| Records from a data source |
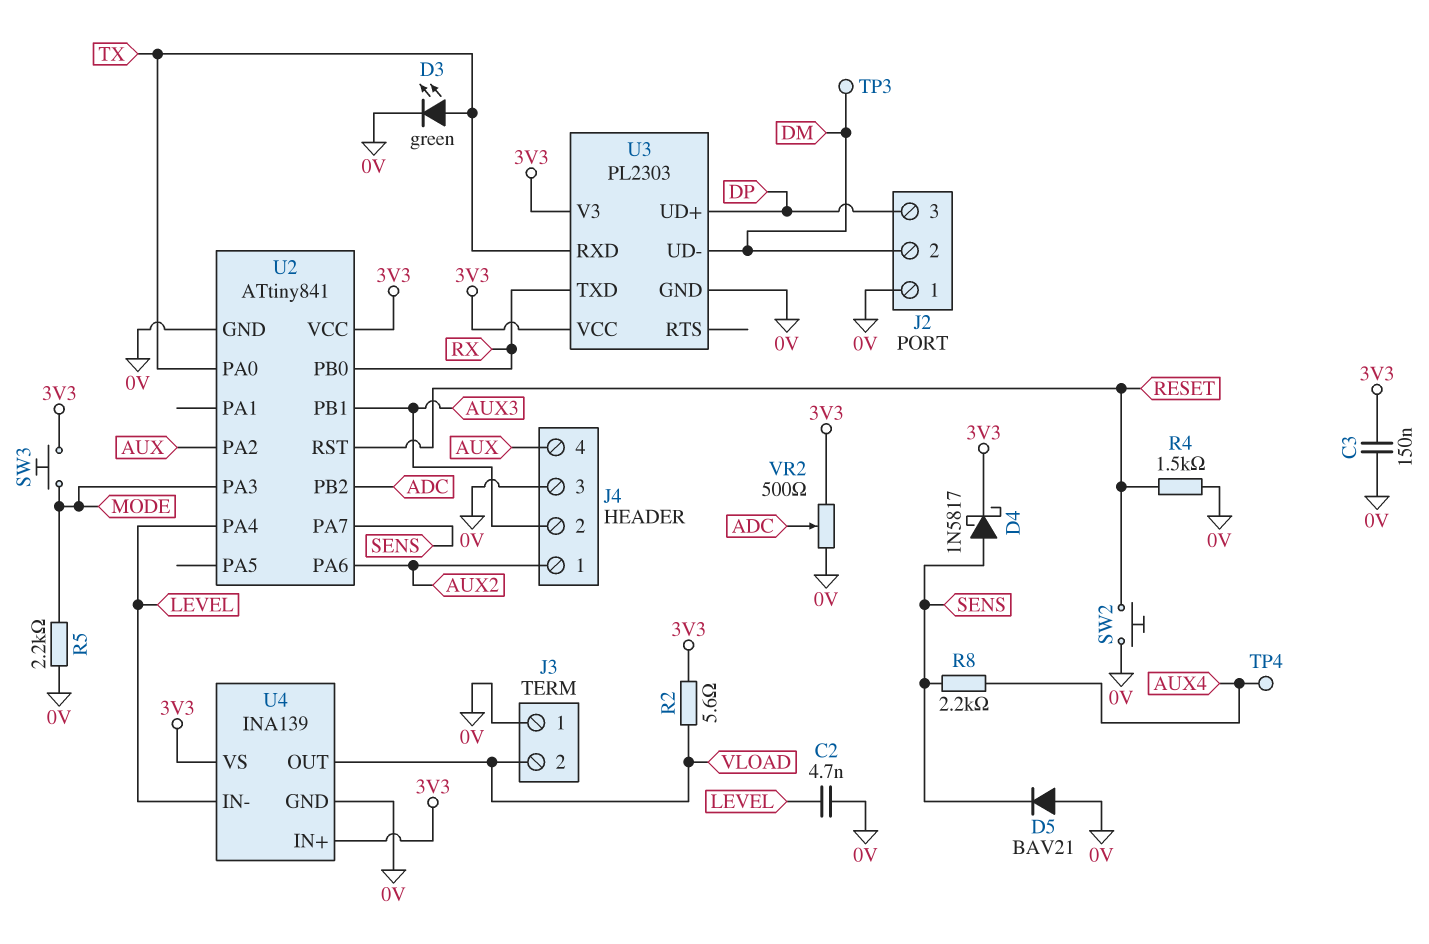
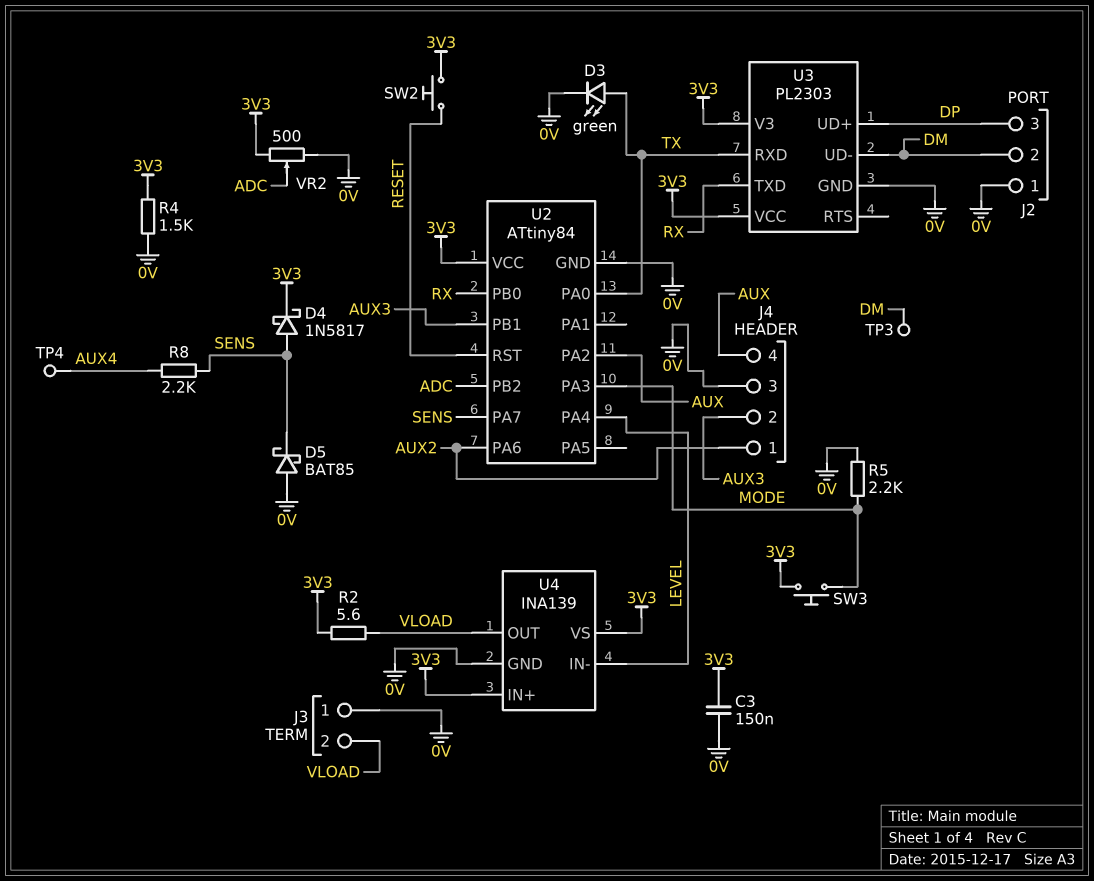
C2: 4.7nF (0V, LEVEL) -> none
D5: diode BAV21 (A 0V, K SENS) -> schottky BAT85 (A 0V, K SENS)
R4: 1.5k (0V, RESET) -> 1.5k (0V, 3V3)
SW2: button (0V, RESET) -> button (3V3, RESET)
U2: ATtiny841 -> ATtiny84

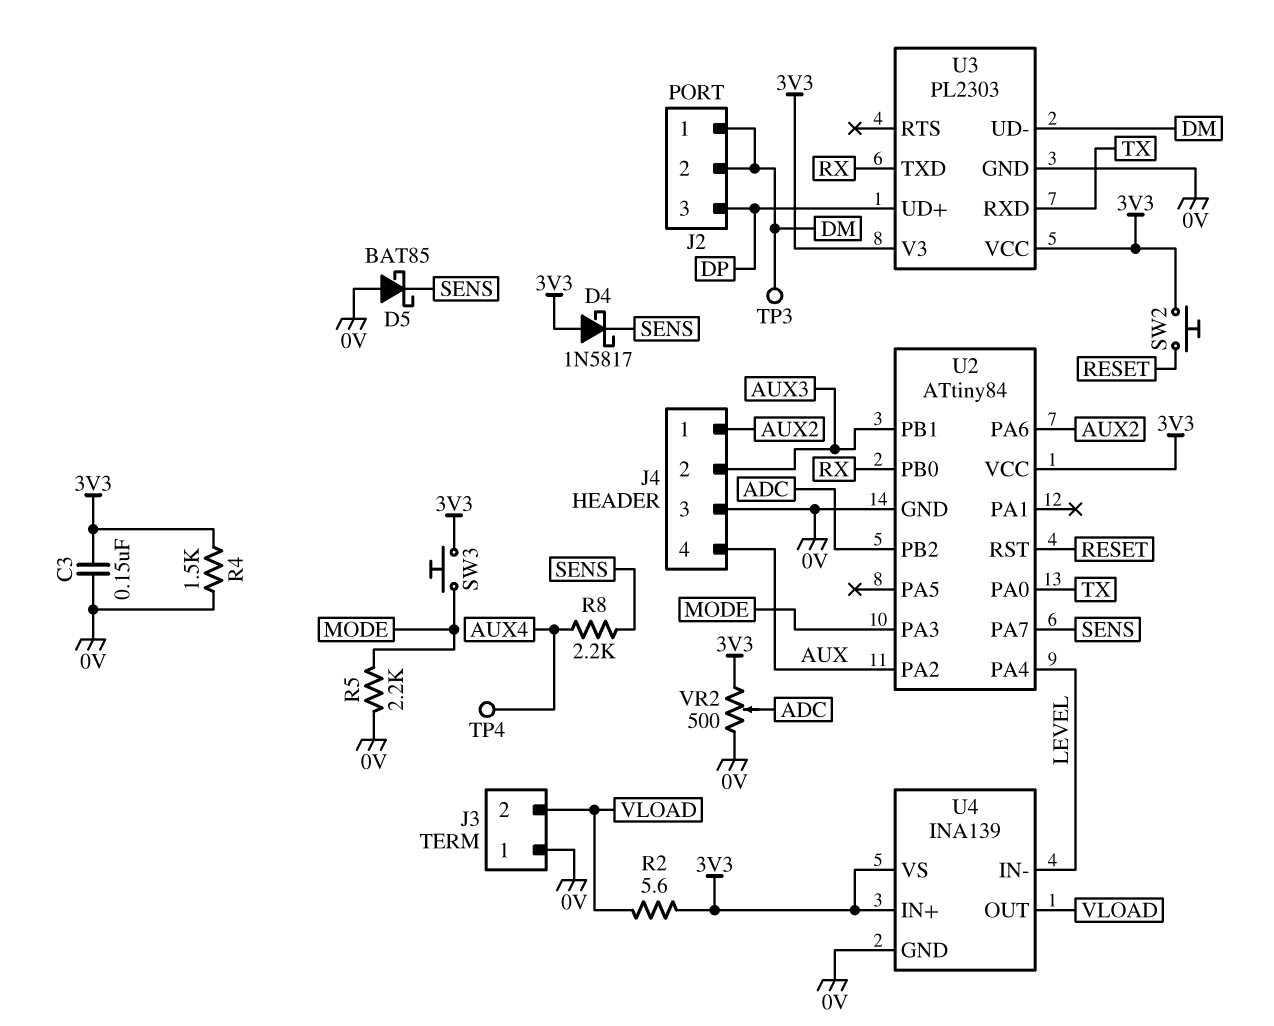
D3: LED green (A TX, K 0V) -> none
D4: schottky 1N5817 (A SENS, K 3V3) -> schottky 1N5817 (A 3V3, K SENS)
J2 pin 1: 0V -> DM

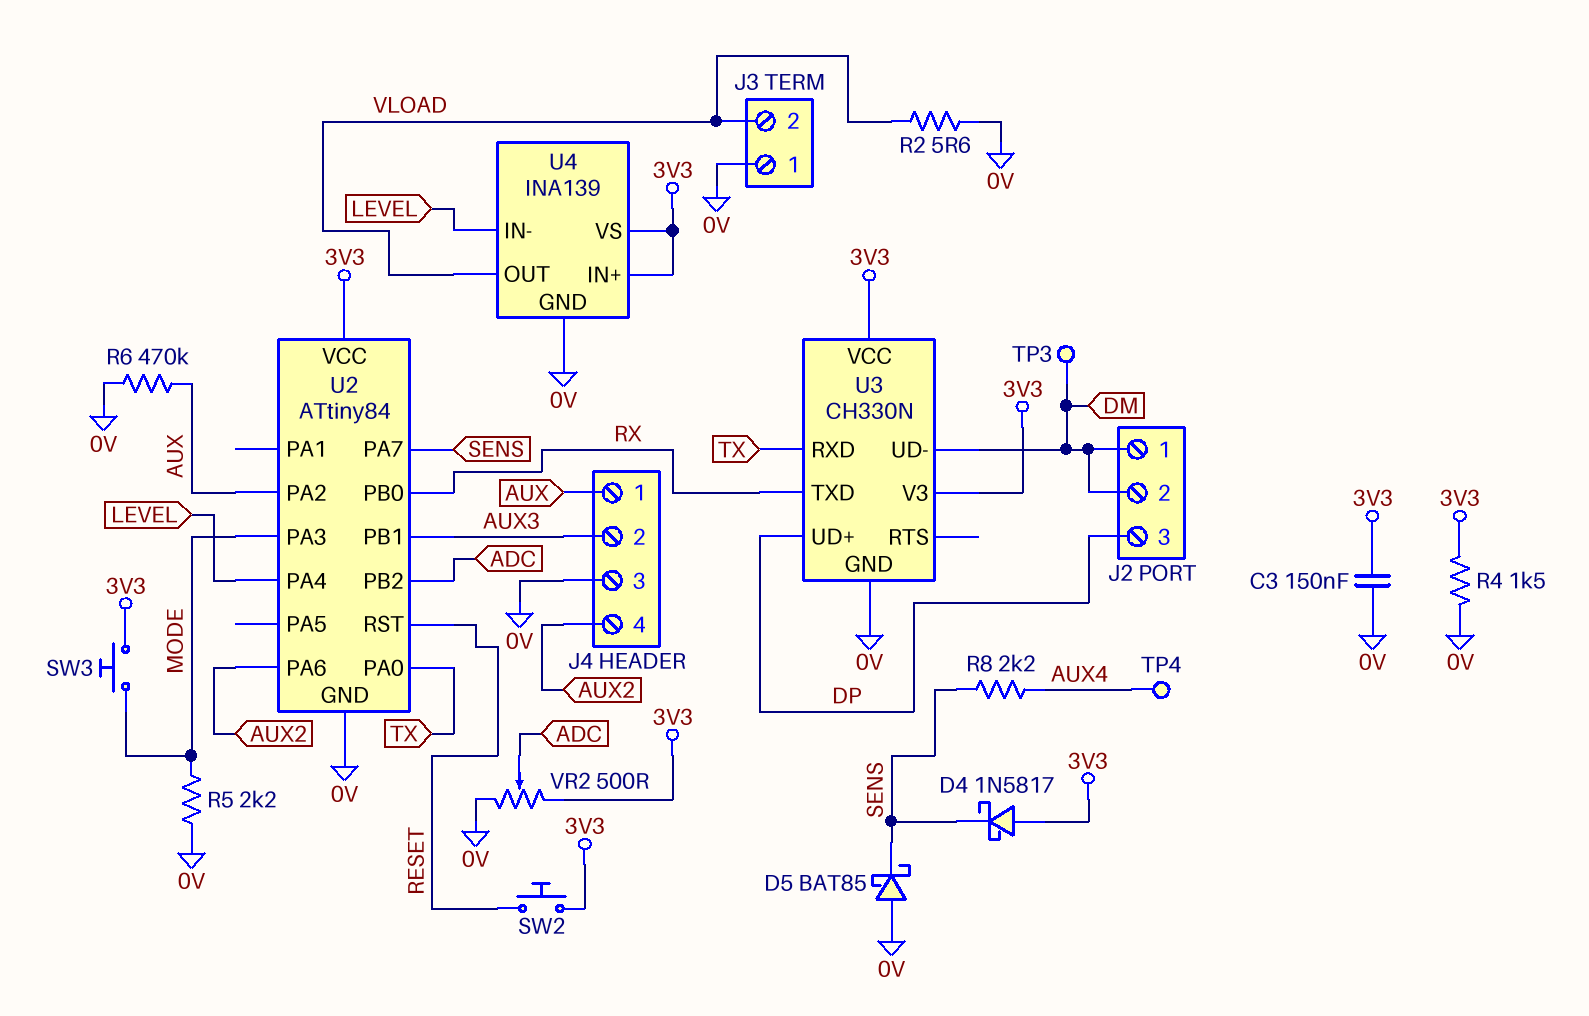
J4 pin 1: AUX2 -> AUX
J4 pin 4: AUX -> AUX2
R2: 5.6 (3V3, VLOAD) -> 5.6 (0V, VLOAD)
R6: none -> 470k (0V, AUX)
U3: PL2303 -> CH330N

| Action item |
Go from the first line of the data above to the line containing "D3: LED green (A TX, K 0V) -> none" and retype exactly those lines, both included, but none of the pictures.

| Problem solution |
C2: 4.7nF (0V, LEVEL) -> none
D5: diode BAV21 (A 0V, K SENS) -> schottky BAT85 (A 0V, K SENS)
R4: 1.5k (0V, RESET) -> 1.5k (0V, 3V3)
SW2: button (0V, RESET) -> button (3V3, RESET)
U2: ATtiny841 -> ATtiny84

D3: LED green (A TX, K 0V) -> none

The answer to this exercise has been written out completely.